───── Information provided

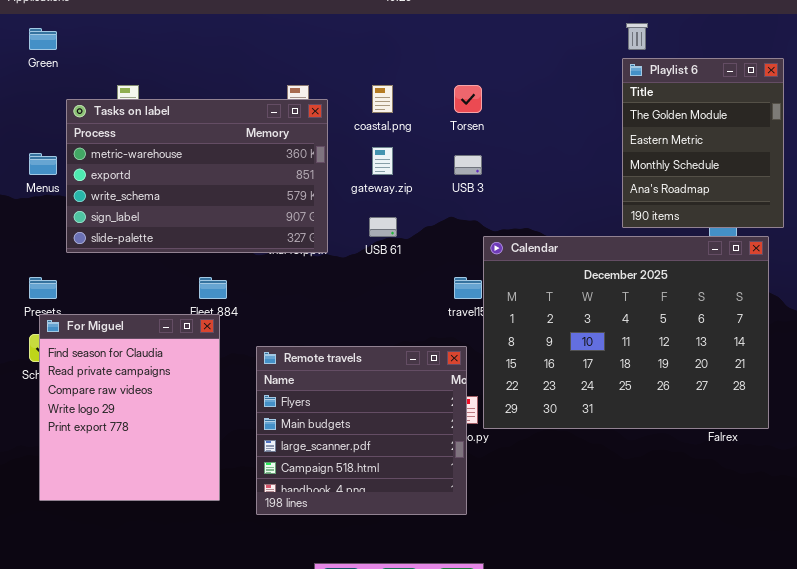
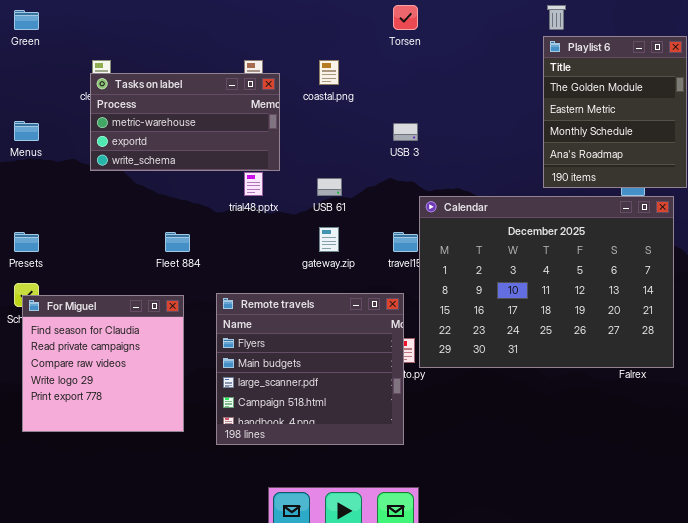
Torsen: [454,85,482,113] -> [393,5,418,30], moved
Tasks on label: [66,99,328,253] -> [90,73,280,171], resized
gateway.zip: [372,147,393,175] -> [319,227,339,252], moved
For Miguel: [39,314,220,501] -> [22,295,184,432], resized

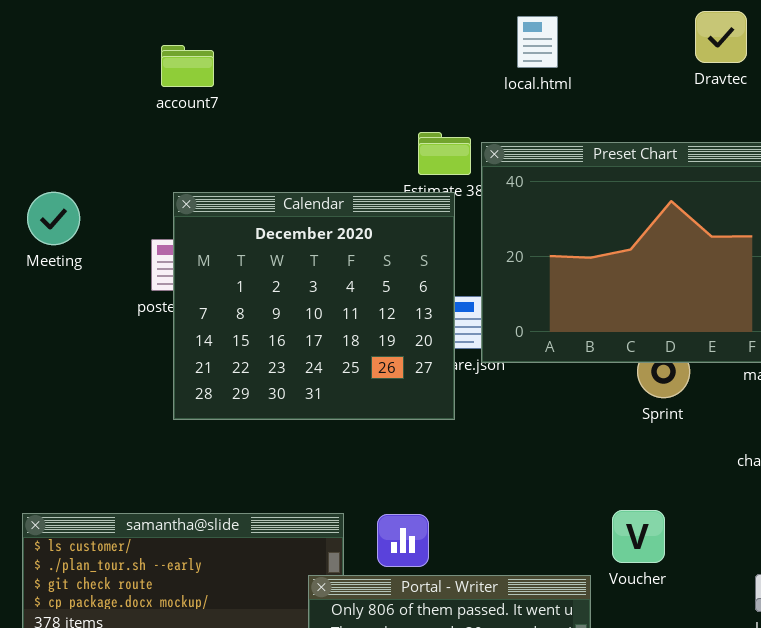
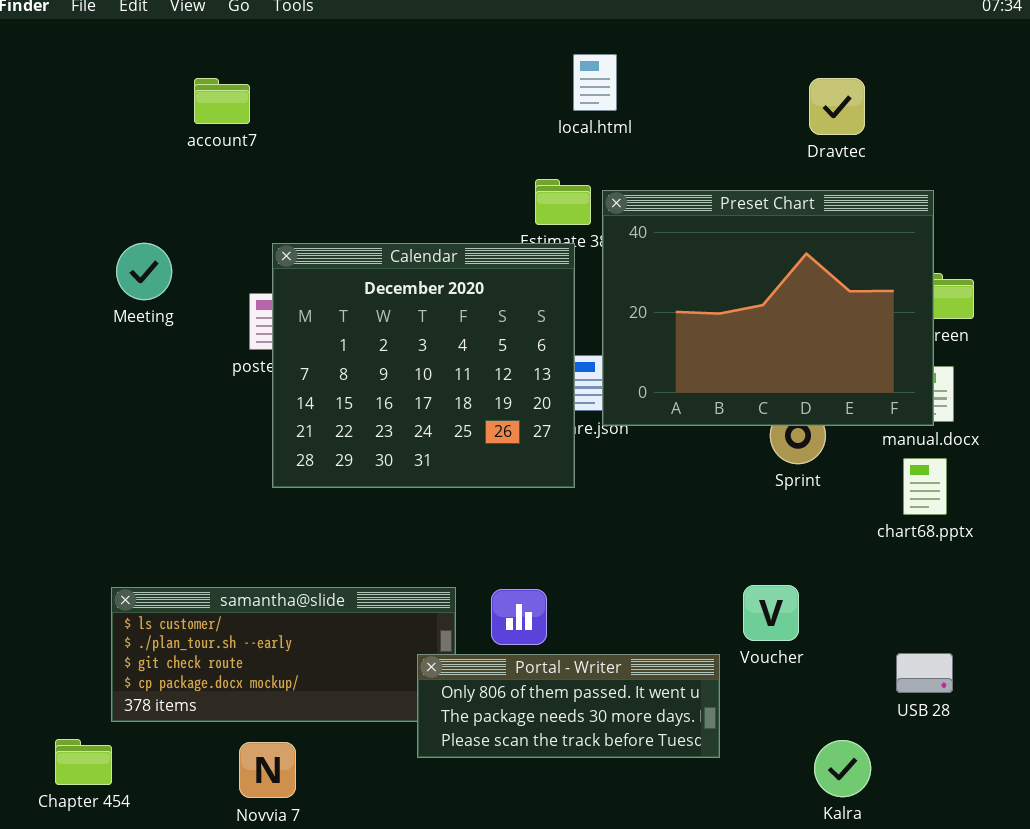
Dravtec: [695,11,747,63] -> [809,78,865,135], moved
local.html: [517,16,558,68] -> [573,54,617,111], moved
account7: [161,45,214,87] -> [194,78,250,124], moved

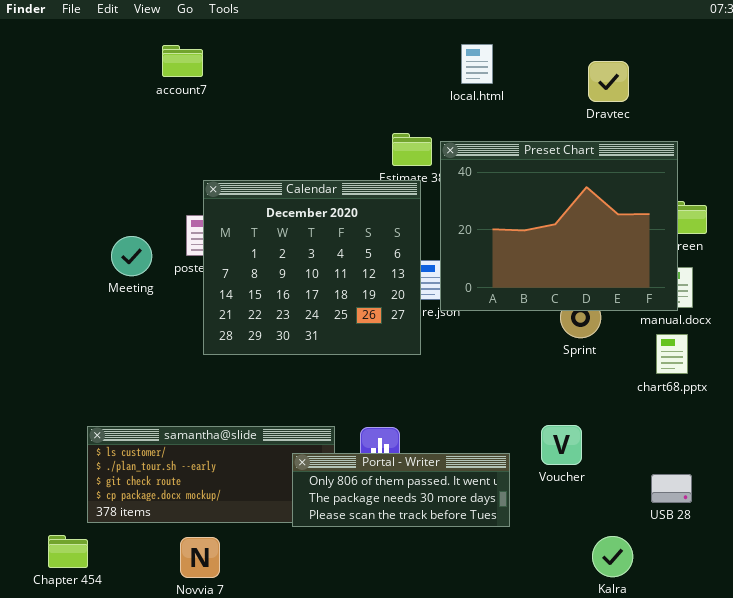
local.html: [573,54,617,111] -> [461,44,493,84], moved
account7: [194,78,250,124] -> [162,45,203,77], moved
Meeting: [116,243,172,300] -> [111,236,152,276], moved
Portal - Writer: [417,654,720,758] -> [292,453,510,527], moved

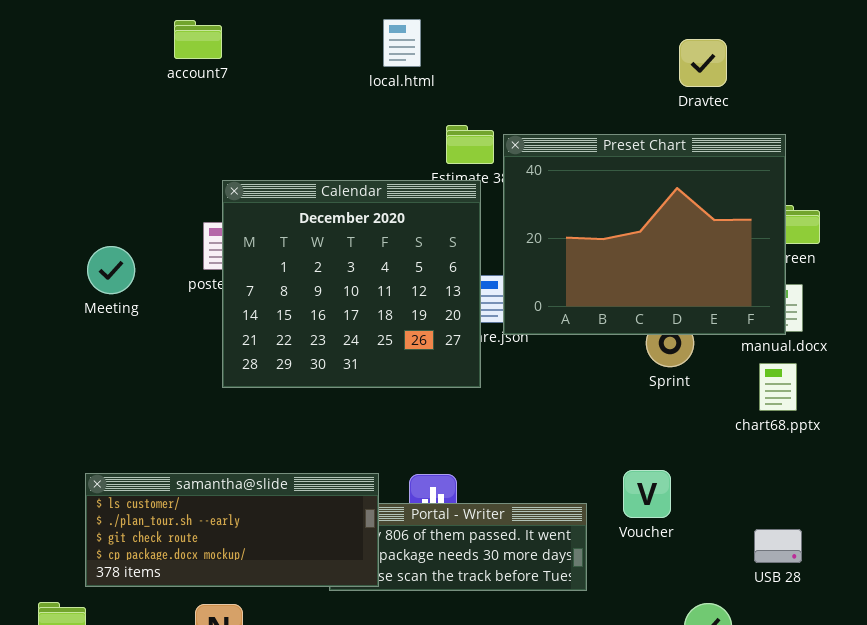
local.html: [461,44,493,84] -> [383,19,421,67], moved
Meeting: [111,236,152,276] -> [87,246,135,294], moved
samantha@slide: [87,426,335,523] -> [85,473,379,587], raised

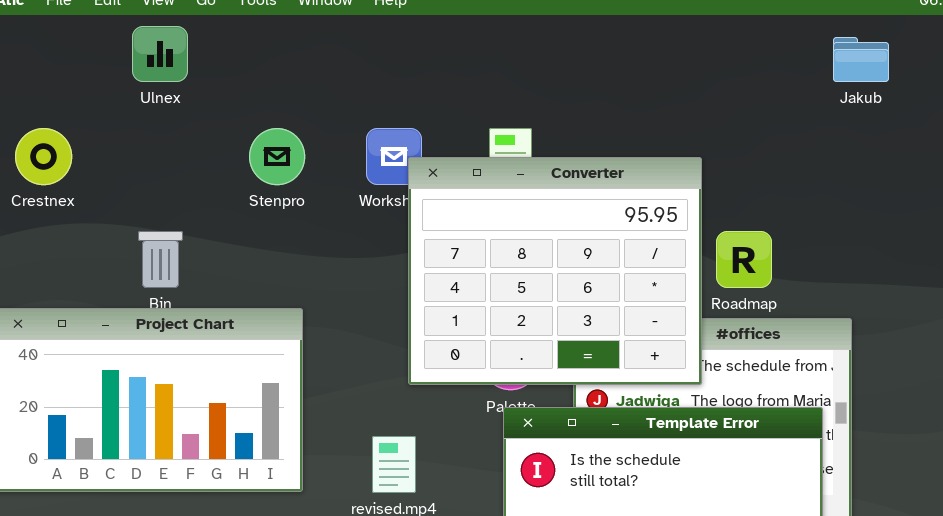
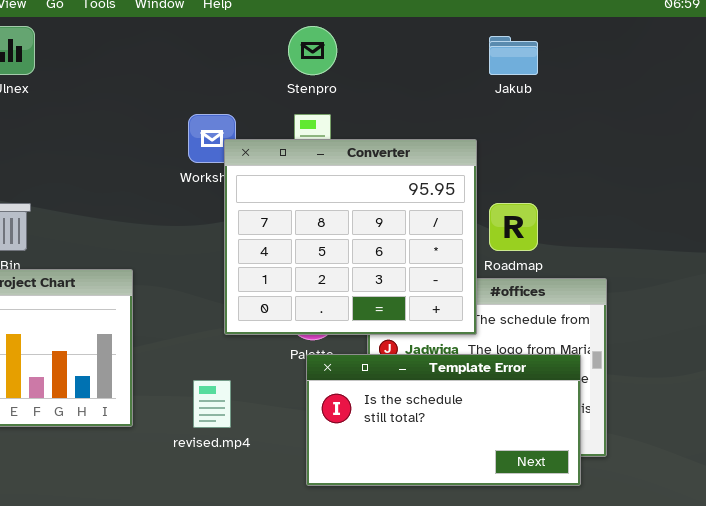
Jakub: [833,37,889,82] -> [489,36,538,75], moved
Stenpro: [249,128,305,185] -> [288,26,337,75], moved

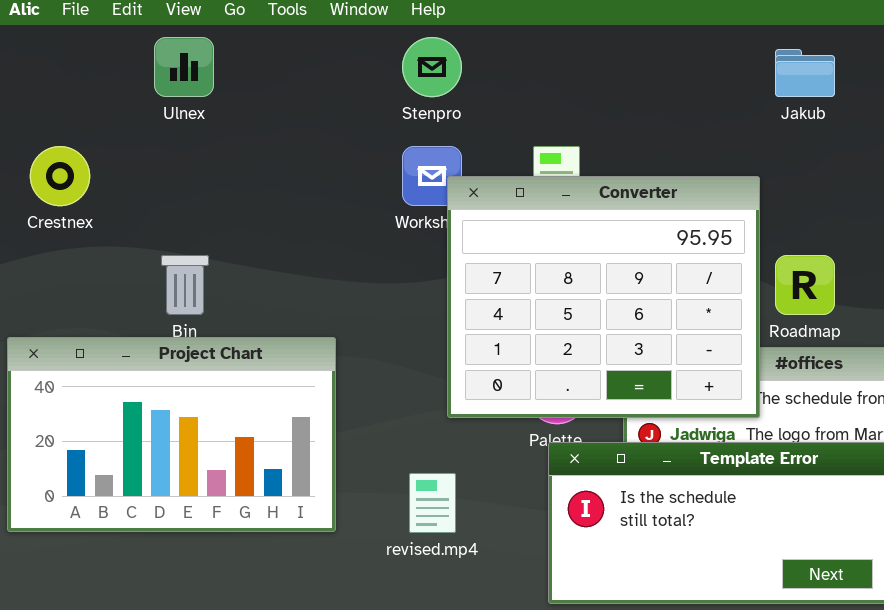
Stenpro: [288,26,337,75] -> [402,37,462,97], moved

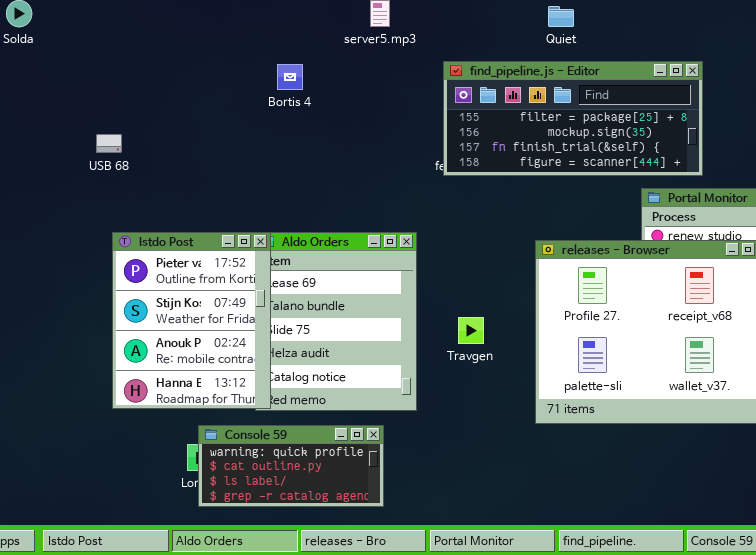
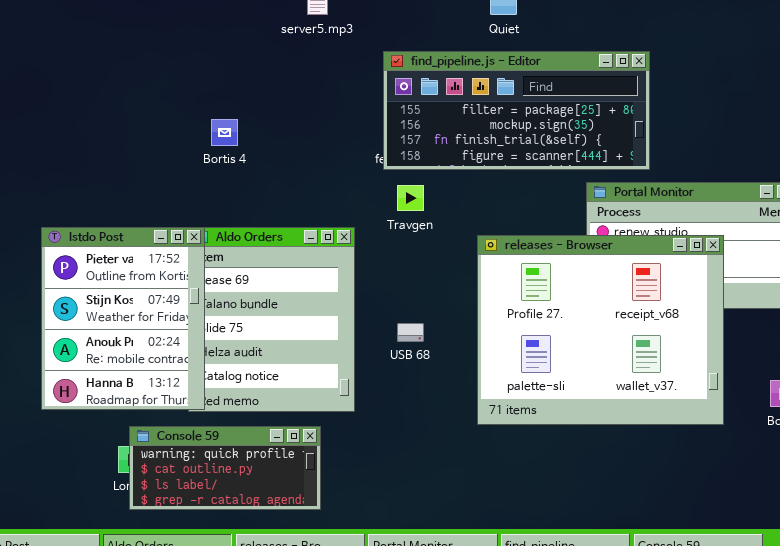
Bortis 4: [277,64,303,90] -> [211,119,238,146], moved
USB 68: [96,134,122,153] -> [397,323,424,342], moved
Travgen: [458,317,484,344] -> [397,185,424,211], moved

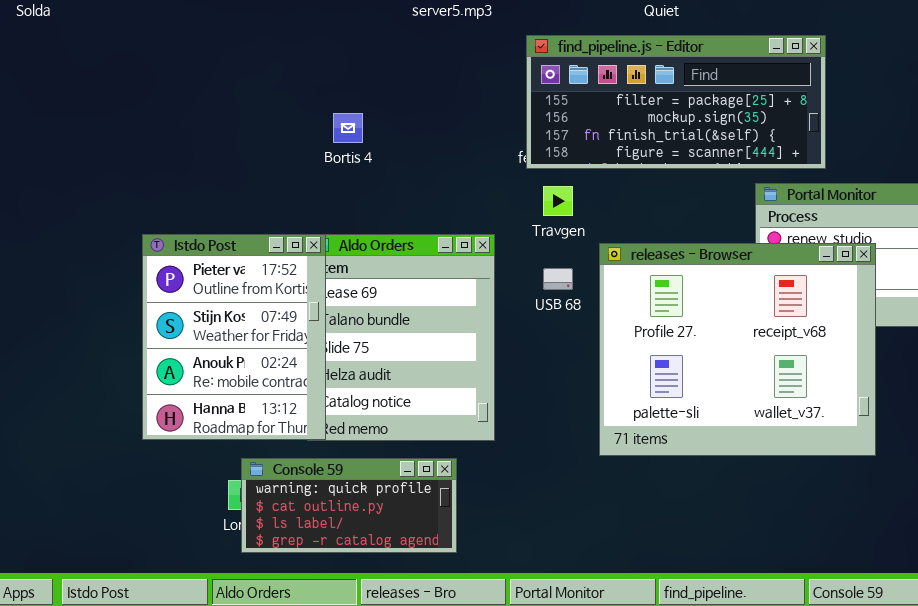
releases - Browser: [477,235,724,425] -> [599,243,876,456], moved
USB 68: [397,323,424,342] -> [543,268,573,290], moved

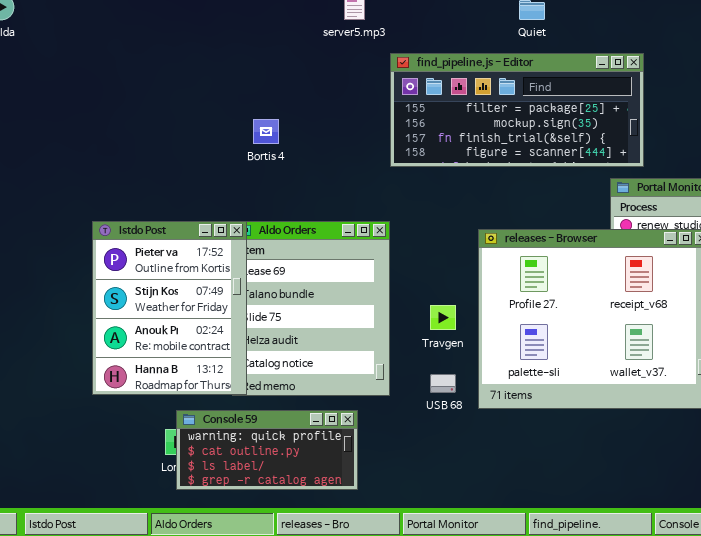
find_pipeline.js - Editor: [526,35,826,169] -> [390,53,644,167], moved
Travgen: [543,186,573,216] -> [430,305,456,330], moved
USB 68: [543,268,573,290] -> [430,374,456,393], moved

──────────

### Exercise requirements
In the listing above, find every line with the word "Stenpro" and copy it.

### Result of the task
Stenpro: [249,128,305,185] -> [288,26,337,75], moved
Stenpro: [288,26,337,75] -> [402,37,462,97], moved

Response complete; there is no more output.